# Available records:
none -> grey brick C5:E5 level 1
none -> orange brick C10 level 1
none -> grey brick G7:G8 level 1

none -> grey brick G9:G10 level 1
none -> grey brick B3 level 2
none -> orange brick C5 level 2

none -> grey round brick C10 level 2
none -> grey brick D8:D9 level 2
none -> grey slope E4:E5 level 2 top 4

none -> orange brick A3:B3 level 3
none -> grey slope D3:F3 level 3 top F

# Exercise goal:
What is needed is an exact reproduction of the data.

# Answer box:
none -> grey brick C5:E5 level 1
none -> orange brick C10 level 1
none -> grey brick G7:G8 level 1

none -> grey brick G9:G10 level 1
none -> grey brick B3 level 2
none -> orange brick C5 level 2

none -> grey round brick C10 level 2
none -> grey brick D8:D9 level 2
none -> grey slope E4:E5 level 2 top 4

none -> orange brick A3:B3 level 3
none -> grey slope D3:F3 level 3 top F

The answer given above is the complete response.